## DATA IN THIS EXERCISE
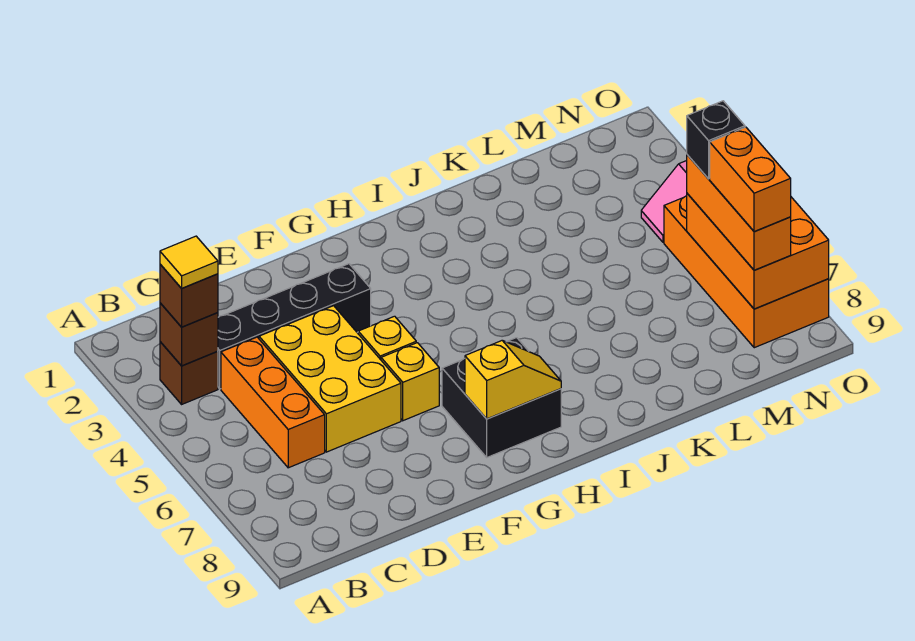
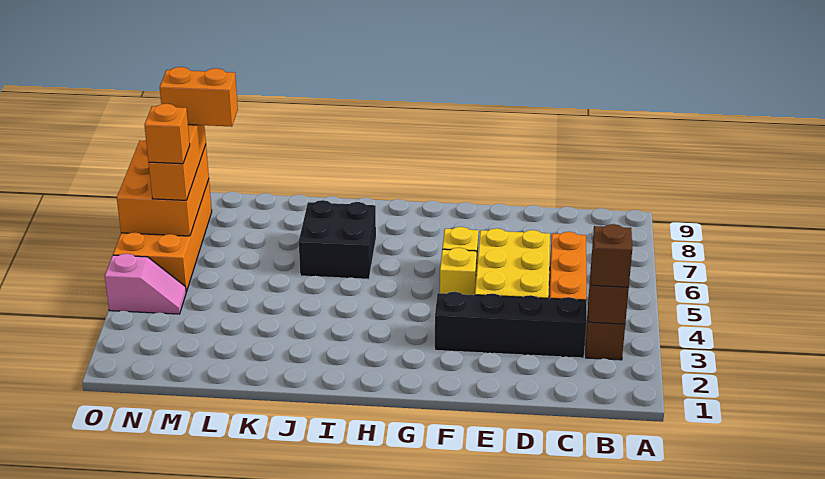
yellow tile B3 level 4 -> none
black brick G7:H8 level 1 -> black brick I6:J7 level 1
yellow slope G8:H8 level 2 top G -> none
black brick N6 level 4 -> orange brick N6 level 4
orange brick N7:N8 level 4 -> orange brick M8:N8 level 4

## EXERCISE GOAL
Write out, without alteration, the line that contains "black brick N6" and all subsequent lines down to the end of the data above.

## REPLY
black brick N6 level 4 -> orange brick N6 level 4
orange brick N7:N8 level 4 -> orange brick M8:N8 level 4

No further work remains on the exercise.